**EXERCISE MATERIAL**
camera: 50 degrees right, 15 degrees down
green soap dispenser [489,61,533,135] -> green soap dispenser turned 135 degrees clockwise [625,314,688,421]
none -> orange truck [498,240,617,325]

---

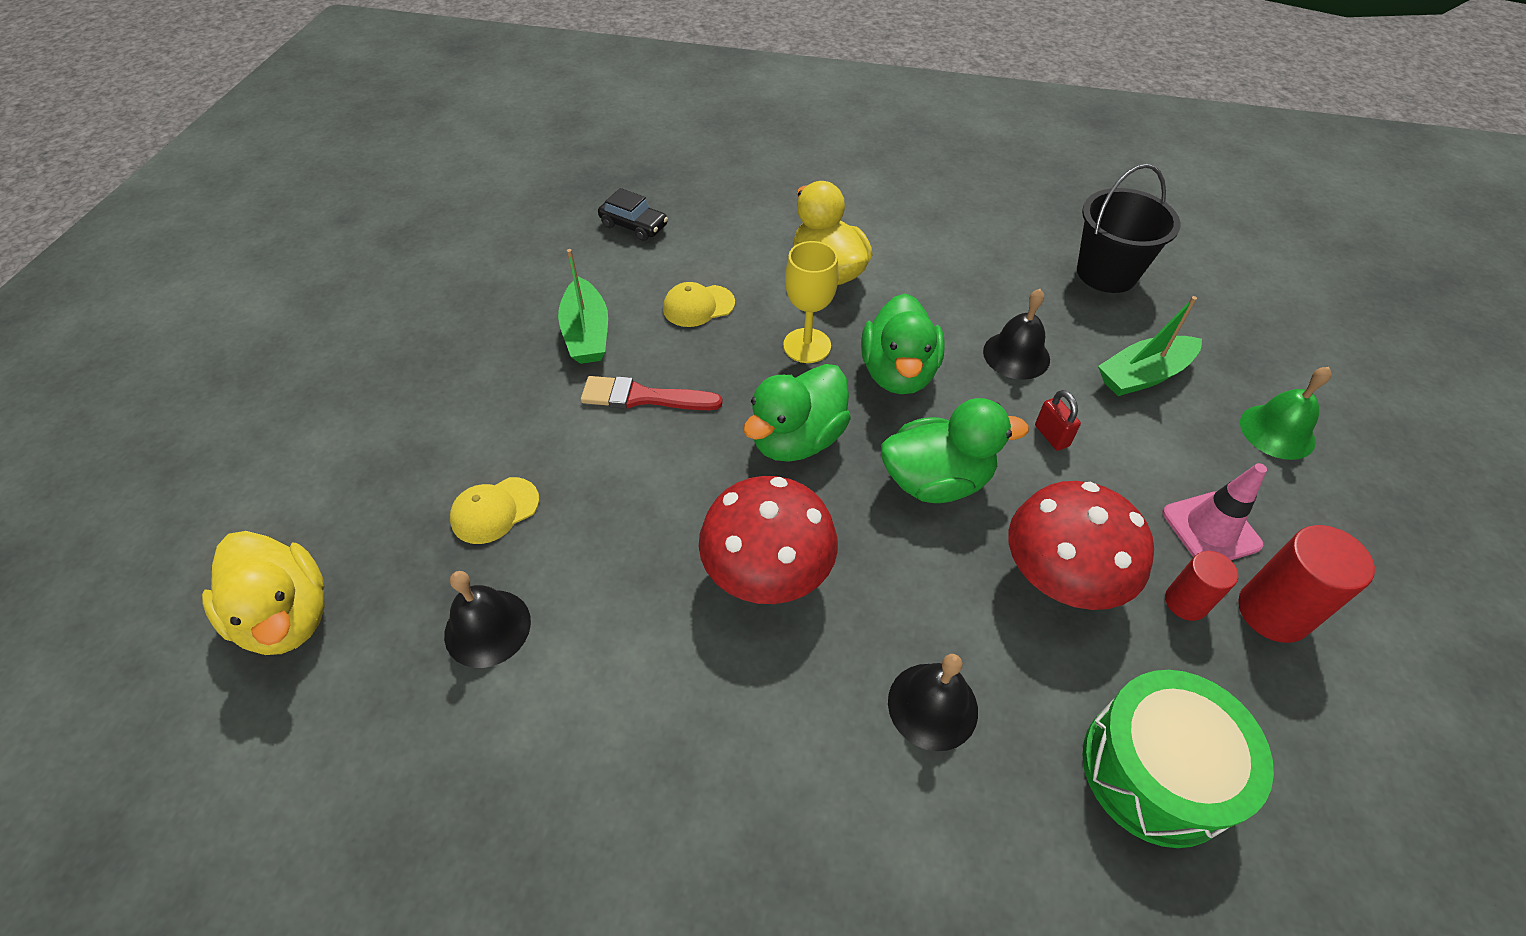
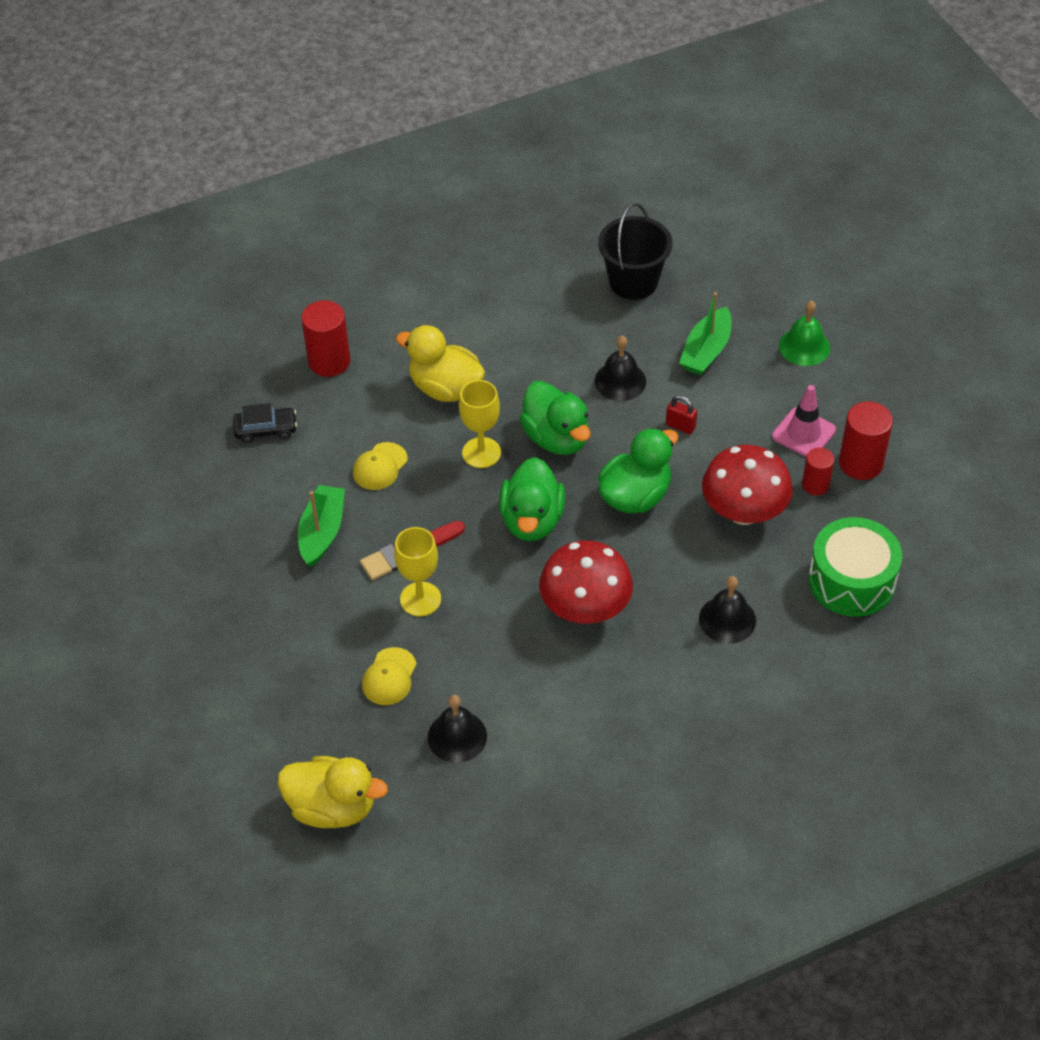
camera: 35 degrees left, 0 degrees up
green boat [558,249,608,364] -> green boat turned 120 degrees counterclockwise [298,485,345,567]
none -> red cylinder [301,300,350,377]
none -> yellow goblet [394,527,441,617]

**WHAT YOU HAVE TO DO**
Lines wanted from the listing above: the line with "green boat [558,249,608,364]" up to and including the line with "none -> yellow goblet [394,527,441,617]". Please write them out exactly, adding nothing else.

**ANSWER SPACE**
green boat [558,249,608,364] -> green boat turned 120 degrees counterclockwise [298,485,345,567]
none -> red cylinder [301,300,350,377]
none -> yellow goblet [394,527,441,617]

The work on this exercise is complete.